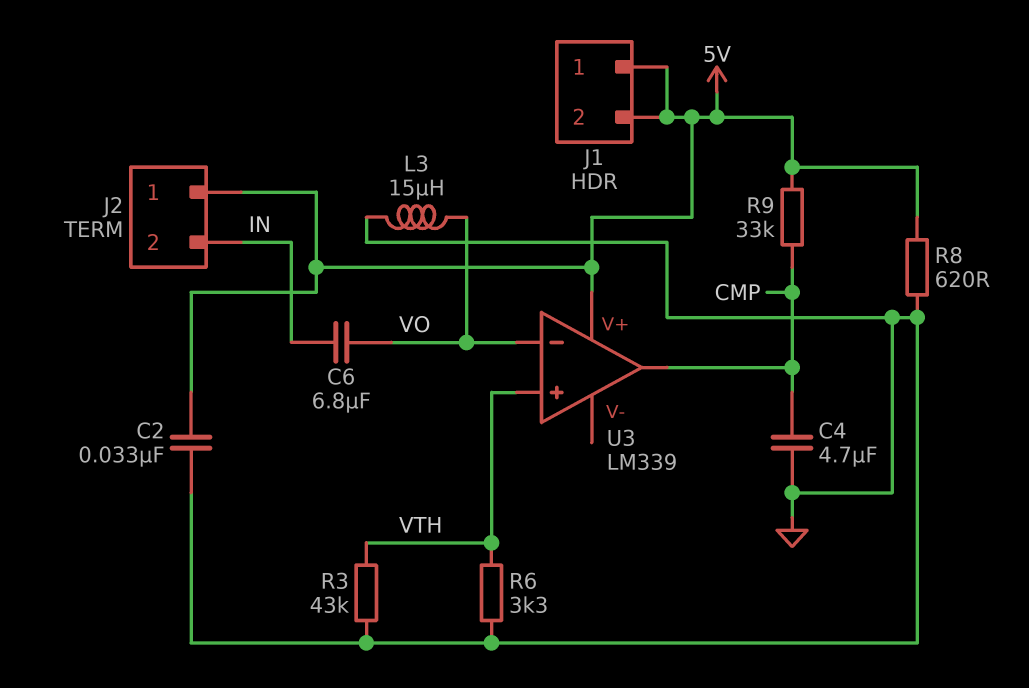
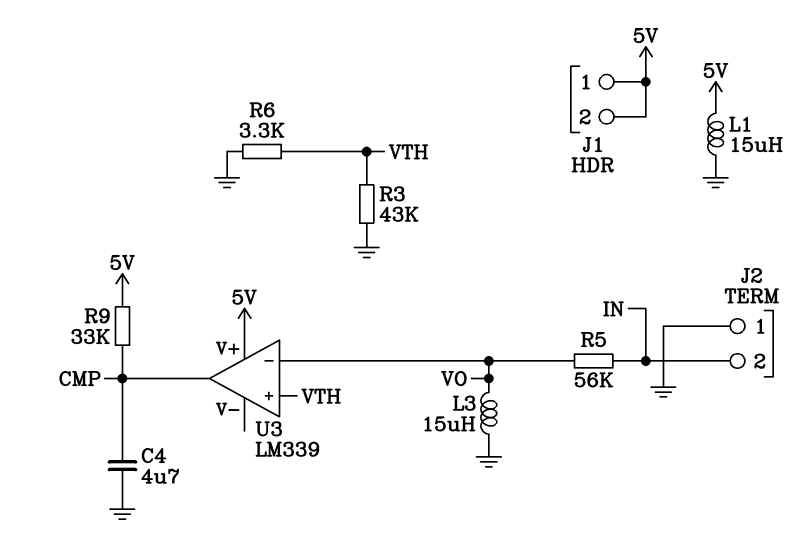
C2: 33nF (5V, GND) -> none
C6: 6.8uF (IN, VO) -> none
J2 pin 1: 5V -> GND
L1: none -> 15uH (5V, GND)
R5: none -> 56k (IN, VO)
R8: 620 (5V, GND) -> none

Task instructions. Print out the material verbatim, skipping pictures.

Response to the task.
C2: 33nF (5V, GND) -> none
C6: 6.8uF (IN, VO) -> none
J2 pin 1: 5V -> GND
L1: none -> 15uH (5V, GND)
R5: none -> 56k (IN, VO)
R8: 620 (5V, GND) -> none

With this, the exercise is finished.